▶ **Task objective**:
Every line from the beginning of the data through the line containing "The second view gained the pink shoe" should be reproduced exactly, and no further lines should be output.

▶ **Data extract**:

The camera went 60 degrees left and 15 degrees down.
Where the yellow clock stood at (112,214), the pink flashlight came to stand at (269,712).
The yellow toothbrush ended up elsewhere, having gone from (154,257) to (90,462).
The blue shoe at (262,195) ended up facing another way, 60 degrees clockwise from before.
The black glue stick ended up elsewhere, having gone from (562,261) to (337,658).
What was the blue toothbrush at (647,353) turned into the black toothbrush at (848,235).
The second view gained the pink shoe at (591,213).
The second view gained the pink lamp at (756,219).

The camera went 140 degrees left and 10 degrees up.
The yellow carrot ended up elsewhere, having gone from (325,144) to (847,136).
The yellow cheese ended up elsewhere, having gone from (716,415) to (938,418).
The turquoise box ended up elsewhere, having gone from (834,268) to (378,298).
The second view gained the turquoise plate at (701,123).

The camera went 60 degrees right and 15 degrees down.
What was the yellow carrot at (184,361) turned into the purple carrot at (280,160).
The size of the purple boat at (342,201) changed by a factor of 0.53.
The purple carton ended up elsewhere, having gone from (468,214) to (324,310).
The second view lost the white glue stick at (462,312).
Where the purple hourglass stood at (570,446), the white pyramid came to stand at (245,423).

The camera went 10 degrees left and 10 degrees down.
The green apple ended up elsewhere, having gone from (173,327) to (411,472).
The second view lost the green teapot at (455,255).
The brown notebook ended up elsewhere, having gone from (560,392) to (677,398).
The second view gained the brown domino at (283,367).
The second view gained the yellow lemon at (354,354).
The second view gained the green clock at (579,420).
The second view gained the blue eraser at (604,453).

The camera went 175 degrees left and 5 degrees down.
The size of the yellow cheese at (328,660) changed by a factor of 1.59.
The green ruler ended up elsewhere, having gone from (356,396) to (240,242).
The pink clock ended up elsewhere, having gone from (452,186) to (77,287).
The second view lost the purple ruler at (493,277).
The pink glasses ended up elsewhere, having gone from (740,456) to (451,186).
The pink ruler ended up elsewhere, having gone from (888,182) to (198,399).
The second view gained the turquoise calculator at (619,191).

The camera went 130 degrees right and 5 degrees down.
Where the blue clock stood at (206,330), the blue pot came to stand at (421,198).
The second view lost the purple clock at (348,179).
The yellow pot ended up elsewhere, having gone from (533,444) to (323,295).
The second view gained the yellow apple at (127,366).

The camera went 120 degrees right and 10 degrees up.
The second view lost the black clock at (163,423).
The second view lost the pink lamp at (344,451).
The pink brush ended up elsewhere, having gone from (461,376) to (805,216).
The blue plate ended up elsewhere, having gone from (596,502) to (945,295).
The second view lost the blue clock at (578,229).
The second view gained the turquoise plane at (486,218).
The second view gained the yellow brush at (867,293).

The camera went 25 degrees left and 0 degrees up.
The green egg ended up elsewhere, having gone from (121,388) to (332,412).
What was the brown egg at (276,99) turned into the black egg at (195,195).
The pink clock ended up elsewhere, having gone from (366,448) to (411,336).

▶ **Result of the exercise**:
The camera went 60 degrees left and 15 degrees down.
Where the yellow clock stood at (112,214), the pink flashlight came to stand at (269,712).
The yellow toothbrush ended up elsewhere, having gone from (154,257) to (90,462).
The blue shoe at (262,195) ended up facing another way, 60 degrees clockwise from before.
The black glue stick ended up elsewhere, having gone from (562,261) to (337,658).
What was the blue toothbrush at (647,353) turned into the black toothbrush at (848,235).
The second view gained the pink shoe at (591,213).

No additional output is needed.